- _Task brief_: Repeat the records below word for word, leaving out the pictures.

- _Supplied entries_:
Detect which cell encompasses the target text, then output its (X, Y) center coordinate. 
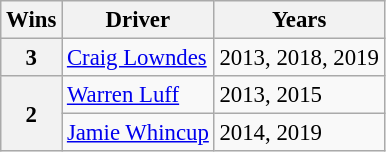
Wins (32, 20)
2014, 2019 (299, 133)
2 (32, 114)
2013, 2018, 2019 (299, 58)
Years (299, 20)
Warren Luff (138, 95)
Jamie Whincup (138, 133)
2013, 2015 (299, 95)
3 (32, 58)
Driver (138, 20)
Craig Lowndes (138, 58)
Return the (x, y) coordinate for the center point of the cell that contains the specified text.  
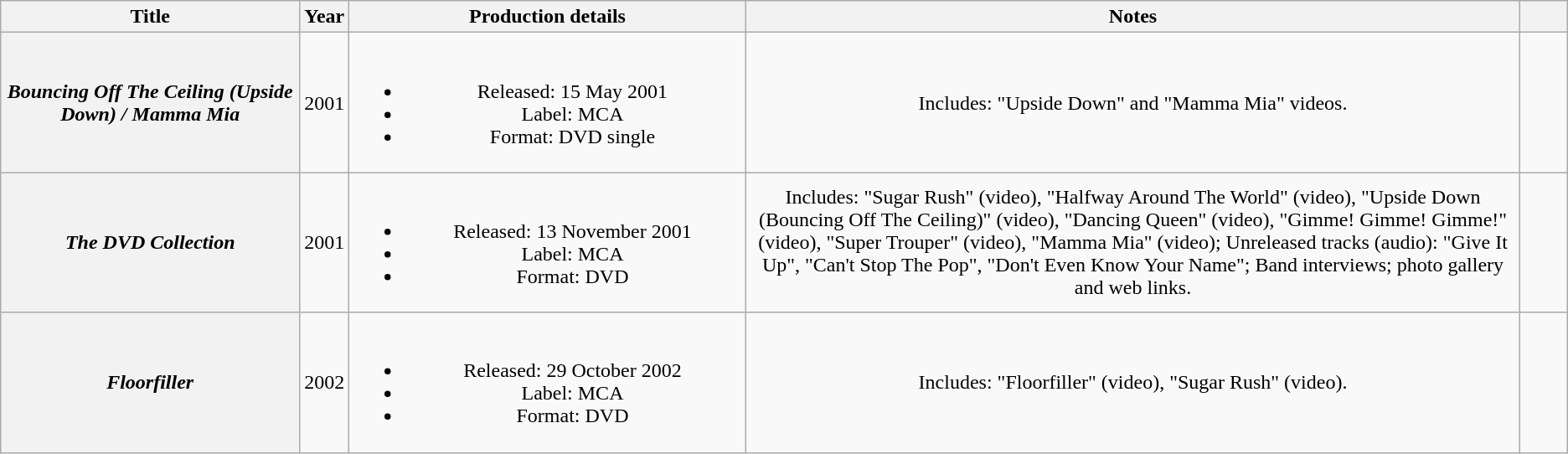
Includes: "Upside Down" and "Mamma Mia" videos. (1132, 102)
2002 (325, 382)
Year (325, 17)
Notes (1132, 17)
Includes: "Floorfiller" (video), "Sugar Rush" (video). (1132, 382)
Bouncing Off The Ceiling (Upside Down) / Mamma Mia (151, 102)
Released: 15 May 2001Label: MCAFormat: DVD single (548, 102)
Released: 13 November 2001Label: MCAFormat: DVD (548, 243)
The DVD Collection (151, 243)
Floorfiller (151, 382)
Production details (548, 17)
Title (151, 17)
Released: 29 October 2002Label: MCAFormat: DVD (548, 382)
Provide the [X, Y] coordinate of the cell's center where the given text is located.  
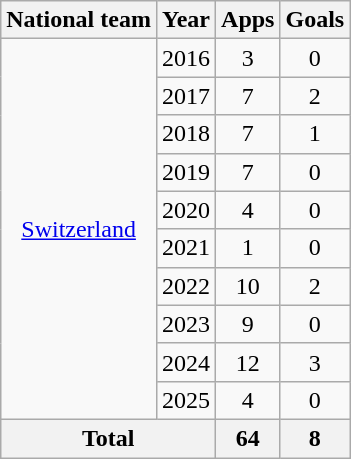
9 [248, 324]
2021 [186, 248]
Year [186, 20]
2017 [186, 96]
64 [248, 438]
National team [79, 20]
2016 [186, 58]
2023 [186, 324]
2018 [186, 134]
Goals [315, 20]
8 [315, 438]
10 [248, 286]
Switzerland [79, 230]
2025 [186, 400]
Total [108, 438]
Apps [248, 20]
12 [248, 362]
2019 [186, 172]
2022 [186, 286]
2020 [186, 210]
2024 [186, 362]
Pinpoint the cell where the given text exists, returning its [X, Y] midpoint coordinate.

- _Expected answer_:
Detect which cell encompasses the target text, then output its (X, Y) center coordinate. 
Wins (32, 20)
2014, 2019 (299, 133)
2 (32, 114)
2013, 2018, 2019 (299, 58)
Years (299, 20)
Warren Luff (138, 95)
Jamie Whincup (138, 133)
2013, 2015 (299, 95)
3 (32, 58)
Driver (138, 20)
Craig Lowndes (138, 58)
Return the (x, y) coordinate for the center point of the cell that contains the specified text.  
Includes: "Upside Down" and "Mamma Mia" videos. (1132, 102)
2002 (325, 382)
Year (325, 17)
Notes (1132, 17)
Includes: "Floorfiller" (video), "Sugar Rush" (video). (1132, 382)
Bouncing Off The Ceiling (Upside Down) / Mamma Mia (151, 102)
Released: 15 May 2001Label: MCAFormat: DVD single (548, 102)
Released: 13 November 2001Label: MCAFormat: DVD (548, 243)
The DVD Collection (151, 243)
Floorfiller (151, 382)
Production details (548, 17)
Title (151, 17)
Released: 29 October 2002Label: MCAFormat: DVD (548, 382)
Provide the [X, Y] coordinate of the cell's center where the given text is located.  
9 [248, 324]
2021 [186, 248]
Year [186, 20]
2017 [186, 96]
64 [248, 438]
National team [79, 20]
2016 [186, 58]
2023 [186, 324]
2018 [186, 134]
Goals [315, 20]
8 [315, 438]
10 [248, 286]
Switzerland [79, 230]
2025 [186, 400]
Total [108, 438]
Apps [248, 20]
12 [248, 362]
2019 [186, 172]
2022 [186, 286]
2020 [186, 210]
2024 [186, 362]
Pinpoint the cell where the given text exists, returning its [X, Y] midpoint coordinate.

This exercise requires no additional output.